Search the entries for lines that contain the word "blue", and report each one found.
╭─ Input material
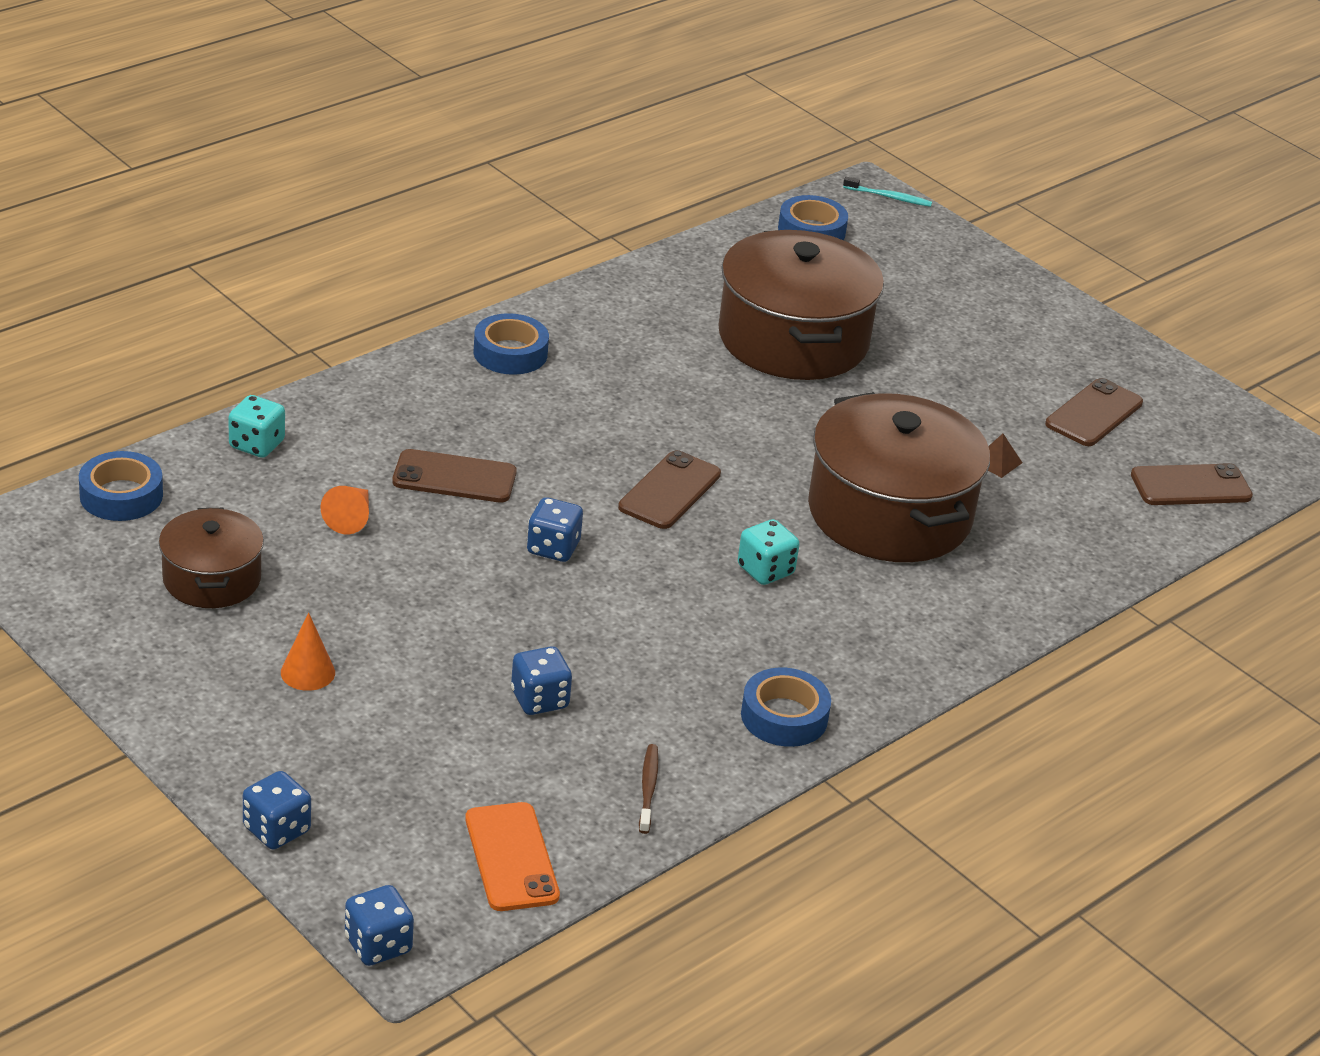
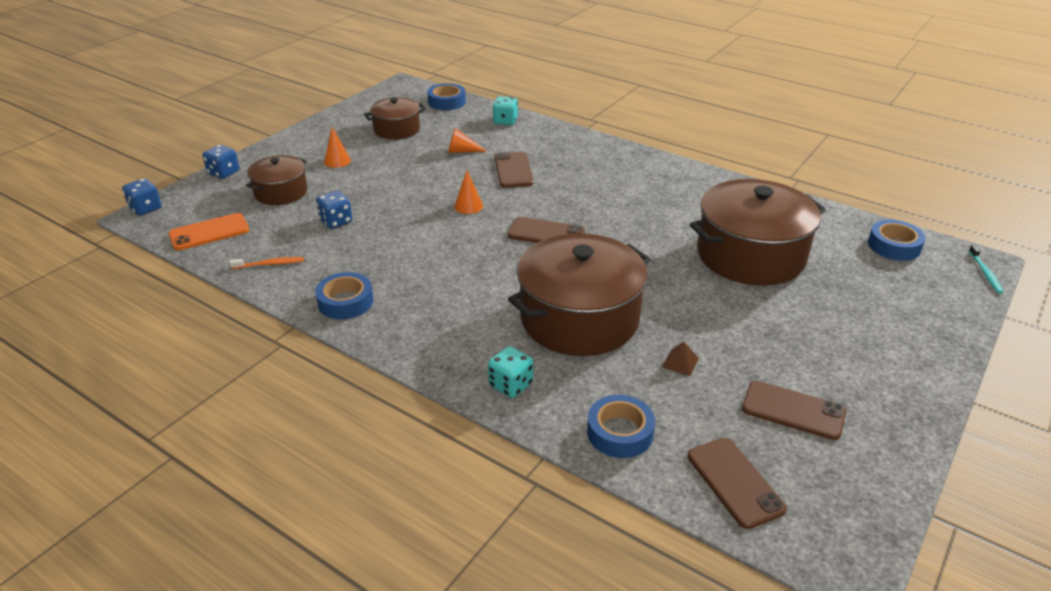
camera: 80 degrees right, 0 degrees up
(400, 756) = (281, 192): none -> brown pot
(510, 353) = (640, 167): blue tape -> blue tape (620, 432)
(553, 548) = (468, 206): blue dice -> orange cone
(648, 789) = (269, 264): brown toothbrush -> orange toothbrush
(765, 570) = (487, 277): turquoise dice -> turquoise dice (510, 385)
╰─
> **Answer to this problem**
(510, 353) = (640, 167): blue tape -> blue tape (620, 432)
(553, 548) = (468, 206): blue dice -> orange cone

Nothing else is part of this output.